INSTRUCTIONS TO FOLLOW: Output only the lines of the entries that follow, starting at the one with "orange cheese: 3 -> 6" and running down to the one with "blue soap dispenser: 12 -> 13", both included and unchanged.
################
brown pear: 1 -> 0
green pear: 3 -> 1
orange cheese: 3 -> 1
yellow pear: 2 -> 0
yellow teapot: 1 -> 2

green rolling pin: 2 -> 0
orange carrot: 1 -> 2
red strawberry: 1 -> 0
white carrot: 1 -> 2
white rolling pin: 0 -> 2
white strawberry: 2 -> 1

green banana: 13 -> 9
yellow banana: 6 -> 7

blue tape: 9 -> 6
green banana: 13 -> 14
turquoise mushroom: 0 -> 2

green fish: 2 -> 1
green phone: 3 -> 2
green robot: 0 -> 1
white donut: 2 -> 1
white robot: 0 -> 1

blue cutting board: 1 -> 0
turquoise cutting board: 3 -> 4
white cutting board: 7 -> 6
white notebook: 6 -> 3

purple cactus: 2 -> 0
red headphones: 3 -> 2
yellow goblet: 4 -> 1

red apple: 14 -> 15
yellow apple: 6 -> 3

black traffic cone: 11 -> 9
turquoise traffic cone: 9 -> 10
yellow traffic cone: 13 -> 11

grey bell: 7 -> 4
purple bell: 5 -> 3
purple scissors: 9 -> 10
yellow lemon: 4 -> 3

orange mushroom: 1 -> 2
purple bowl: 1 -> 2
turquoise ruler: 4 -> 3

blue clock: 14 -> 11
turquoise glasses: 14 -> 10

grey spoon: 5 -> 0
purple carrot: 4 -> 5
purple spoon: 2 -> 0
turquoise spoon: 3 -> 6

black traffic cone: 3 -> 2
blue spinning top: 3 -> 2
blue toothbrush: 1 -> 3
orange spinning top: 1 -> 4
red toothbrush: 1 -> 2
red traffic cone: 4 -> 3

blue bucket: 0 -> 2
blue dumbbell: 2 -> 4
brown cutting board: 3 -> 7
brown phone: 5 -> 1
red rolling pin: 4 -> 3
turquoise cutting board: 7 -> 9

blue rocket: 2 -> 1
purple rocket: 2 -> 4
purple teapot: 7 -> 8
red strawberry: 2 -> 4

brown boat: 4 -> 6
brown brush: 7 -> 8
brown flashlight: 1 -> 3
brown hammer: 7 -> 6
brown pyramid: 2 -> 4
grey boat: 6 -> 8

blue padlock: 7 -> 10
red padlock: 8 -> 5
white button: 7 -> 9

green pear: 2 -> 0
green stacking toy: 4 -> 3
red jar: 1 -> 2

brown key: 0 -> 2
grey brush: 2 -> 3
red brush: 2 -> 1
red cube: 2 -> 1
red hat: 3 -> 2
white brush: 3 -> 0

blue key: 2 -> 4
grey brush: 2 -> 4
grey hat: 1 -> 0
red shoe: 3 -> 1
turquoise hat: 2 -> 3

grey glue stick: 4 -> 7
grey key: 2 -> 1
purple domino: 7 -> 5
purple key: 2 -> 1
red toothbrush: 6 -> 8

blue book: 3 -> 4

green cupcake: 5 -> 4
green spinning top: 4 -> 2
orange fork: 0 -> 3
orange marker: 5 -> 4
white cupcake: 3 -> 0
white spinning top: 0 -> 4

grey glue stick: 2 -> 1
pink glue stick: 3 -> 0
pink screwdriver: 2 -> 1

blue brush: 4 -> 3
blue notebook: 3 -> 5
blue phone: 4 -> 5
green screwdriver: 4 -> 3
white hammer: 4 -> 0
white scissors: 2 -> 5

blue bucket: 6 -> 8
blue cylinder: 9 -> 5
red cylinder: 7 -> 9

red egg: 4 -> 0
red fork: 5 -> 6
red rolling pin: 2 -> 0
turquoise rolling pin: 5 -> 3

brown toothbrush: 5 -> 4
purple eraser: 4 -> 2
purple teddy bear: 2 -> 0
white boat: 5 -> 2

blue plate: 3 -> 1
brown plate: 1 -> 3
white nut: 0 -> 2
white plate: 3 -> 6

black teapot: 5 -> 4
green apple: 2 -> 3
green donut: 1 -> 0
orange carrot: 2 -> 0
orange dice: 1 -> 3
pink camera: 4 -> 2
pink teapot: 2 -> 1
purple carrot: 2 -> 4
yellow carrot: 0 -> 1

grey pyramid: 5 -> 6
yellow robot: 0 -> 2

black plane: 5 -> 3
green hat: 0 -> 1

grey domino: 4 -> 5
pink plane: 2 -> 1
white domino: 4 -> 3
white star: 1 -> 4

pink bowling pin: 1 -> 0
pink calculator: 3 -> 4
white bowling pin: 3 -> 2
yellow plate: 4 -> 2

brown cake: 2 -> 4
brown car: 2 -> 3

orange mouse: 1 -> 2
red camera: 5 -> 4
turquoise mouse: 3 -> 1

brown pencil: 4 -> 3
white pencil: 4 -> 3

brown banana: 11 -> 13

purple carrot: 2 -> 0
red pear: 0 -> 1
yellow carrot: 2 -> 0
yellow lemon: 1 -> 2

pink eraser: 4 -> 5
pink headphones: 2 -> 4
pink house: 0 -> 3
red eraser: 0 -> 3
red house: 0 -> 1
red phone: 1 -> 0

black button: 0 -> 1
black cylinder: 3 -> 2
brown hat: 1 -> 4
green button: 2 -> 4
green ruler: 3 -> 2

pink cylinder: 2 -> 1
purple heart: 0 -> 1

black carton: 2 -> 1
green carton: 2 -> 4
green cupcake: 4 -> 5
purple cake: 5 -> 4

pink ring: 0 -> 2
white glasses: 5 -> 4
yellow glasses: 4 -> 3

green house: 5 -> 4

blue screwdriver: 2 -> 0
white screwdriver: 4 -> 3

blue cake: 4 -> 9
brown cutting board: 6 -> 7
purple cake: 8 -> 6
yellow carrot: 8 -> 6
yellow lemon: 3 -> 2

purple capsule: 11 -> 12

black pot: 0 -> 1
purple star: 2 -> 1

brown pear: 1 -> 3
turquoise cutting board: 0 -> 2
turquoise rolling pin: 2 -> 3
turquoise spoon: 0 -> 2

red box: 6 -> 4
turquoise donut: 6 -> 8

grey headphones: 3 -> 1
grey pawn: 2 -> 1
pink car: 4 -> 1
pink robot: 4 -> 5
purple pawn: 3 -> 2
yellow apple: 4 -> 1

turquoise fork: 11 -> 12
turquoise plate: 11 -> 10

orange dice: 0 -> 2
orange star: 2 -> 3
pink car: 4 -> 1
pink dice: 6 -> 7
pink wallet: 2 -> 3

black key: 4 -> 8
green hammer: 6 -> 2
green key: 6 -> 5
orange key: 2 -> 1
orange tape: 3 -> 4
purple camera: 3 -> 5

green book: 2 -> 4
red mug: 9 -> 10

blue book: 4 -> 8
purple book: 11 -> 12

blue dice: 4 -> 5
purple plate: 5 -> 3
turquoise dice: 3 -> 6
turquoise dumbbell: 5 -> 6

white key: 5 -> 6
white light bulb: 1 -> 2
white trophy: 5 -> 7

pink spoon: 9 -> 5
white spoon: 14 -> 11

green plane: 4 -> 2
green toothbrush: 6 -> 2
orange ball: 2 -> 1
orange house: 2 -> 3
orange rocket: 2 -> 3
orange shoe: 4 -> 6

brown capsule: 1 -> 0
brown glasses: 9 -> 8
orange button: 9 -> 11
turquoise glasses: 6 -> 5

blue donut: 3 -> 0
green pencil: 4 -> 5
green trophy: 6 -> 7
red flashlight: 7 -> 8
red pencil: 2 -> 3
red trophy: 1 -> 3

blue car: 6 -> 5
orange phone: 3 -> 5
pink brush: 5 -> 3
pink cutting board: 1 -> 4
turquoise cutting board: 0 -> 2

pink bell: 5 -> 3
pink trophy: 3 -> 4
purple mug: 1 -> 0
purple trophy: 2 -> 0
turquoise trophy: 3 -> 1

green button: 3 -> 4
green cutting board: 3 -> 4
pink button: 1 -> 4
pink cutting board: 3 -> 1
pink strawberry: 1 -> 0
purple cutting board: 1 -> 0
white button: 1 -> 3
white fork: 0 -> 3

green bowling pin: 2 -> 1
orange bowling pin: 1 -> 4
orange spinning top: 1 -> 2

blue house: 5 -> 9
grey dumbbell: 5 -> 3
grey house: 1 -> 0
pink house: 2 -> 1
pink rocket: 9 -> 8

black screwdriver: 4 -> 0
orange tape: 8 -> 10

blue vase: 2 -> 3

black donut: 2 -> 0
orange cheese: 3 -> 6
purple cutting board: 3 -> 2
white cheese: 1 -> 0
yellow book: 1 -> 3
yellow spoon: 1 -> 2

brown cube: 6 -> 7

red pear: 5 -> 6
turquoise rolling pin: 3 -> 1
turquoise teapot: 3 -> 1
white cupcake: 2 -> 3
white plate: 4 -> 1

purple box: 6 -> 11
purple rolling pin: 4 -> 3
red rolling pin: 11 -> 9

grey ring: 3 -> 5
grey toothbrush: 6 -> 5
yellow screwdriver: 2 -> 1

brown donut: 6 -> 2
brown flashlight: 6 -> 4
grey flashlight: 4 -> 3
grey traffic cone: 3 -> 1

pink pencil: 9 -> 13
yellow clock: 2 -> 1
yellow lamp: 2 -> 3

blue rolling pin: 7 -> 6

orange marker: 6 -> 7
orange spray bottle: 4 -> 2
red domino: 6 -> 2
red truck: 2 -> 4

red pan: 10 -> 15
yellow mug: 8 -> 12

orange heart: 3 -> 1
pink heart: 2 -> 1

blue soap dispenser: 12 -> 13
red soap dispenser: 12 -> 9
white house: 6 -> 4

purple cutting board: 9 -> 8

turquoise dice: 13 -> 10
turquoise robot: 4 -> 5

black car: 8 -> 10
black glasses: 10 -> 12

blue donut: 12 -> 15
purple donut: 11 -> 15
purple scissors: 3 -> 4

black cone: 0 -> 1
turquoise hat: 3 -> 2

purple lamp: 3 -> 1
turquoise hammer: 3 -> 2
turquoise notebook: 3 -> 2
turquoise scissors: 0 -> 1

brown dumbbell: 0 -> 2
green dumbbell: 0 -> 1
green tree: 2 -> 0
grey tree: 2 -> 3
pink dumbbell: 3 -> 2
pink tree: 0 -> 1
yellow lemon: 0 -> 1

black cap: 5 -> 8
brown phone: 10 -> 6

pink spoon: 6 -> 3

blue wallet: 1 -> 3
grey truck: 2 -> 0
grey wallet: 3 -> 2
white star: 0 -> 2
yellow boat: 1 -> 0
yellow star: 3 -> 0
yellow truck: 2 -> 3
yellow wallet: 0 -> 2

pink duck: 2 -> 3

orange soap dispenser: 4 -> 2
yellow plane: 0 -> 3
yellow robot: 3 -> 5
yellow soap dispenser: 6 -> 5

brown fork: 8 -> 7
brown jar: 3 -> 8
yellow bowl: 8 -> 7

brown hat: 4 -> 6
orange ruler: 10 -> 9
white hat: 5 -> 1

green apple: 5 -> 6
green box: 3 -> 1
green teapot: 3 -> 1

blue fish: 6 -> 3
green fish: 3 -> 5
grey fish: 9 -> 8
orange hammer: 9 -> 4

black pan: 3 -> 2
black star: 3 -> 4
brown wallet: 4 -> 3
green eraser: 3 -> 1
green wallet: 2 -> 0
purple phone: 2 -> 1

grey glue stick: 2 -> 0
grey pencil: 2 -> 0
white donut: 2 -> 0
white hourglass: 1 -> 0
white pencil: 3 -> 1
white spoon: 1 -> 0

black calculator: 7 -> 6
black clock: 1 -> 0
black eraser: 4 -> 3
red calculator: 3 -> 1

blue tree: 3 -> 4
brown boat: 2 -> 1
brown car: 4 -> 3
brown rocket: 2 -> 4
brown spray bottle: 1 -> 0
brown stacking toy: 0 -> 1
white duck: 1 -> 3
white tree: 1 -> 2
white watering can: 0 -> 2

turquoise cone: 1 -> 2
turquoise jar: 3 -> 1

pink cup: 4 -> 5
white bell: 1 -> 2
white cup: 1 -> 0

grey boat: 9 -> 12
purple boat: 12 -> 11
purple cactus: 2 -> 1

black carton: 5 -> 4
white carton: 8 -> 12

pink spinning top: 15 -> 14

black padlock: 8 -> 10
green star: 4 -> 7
################
ANSWER TO THE EXERCISE:
orange cheese: 3 -> 6
purple cutting board: 3 -> 2
white cheese: 1 -> 0
yellow book: 1 -> 3
yellow spoon: 1 -> 2

brown cube: 6 -> 7

red pear: 5 -> 6
turquoise rolling pin: 3 -> 1
turquoise teapot: 3 -> 1
white cupcake: 2 -> 3
white plate: 4 -> 1

purple box: 6 -> 11
purple rolling pin: 4 -> 3
red rolling pin: 11 -> 9

grey ring: 3 -> 5
grey toothbrush: 6 -> 5
yellow screwdriver: 2 -> 1

brown donut: 6 -> 2
brown flashlight: 6 -> 4
grey flashlight: 4 -> 3
grey traffic cone: 3 -> 1

pink pencil: 9 -> 13
yellow clock: 2 -> 1
yellow lamp: 2 -> 3

blue rolling pin: 7 -> 6

orange marker: 6 -> 7
orange spray bottle: 4 -> 2
red domino: 6 -> 2
red truck: 2 -> 4

red pan: 10 -> 15
yellow mug: 8 -> 12

orange heart: 3 -> 1
pink heart: 2 -> 1

blue soap dispenser: 12 -> 13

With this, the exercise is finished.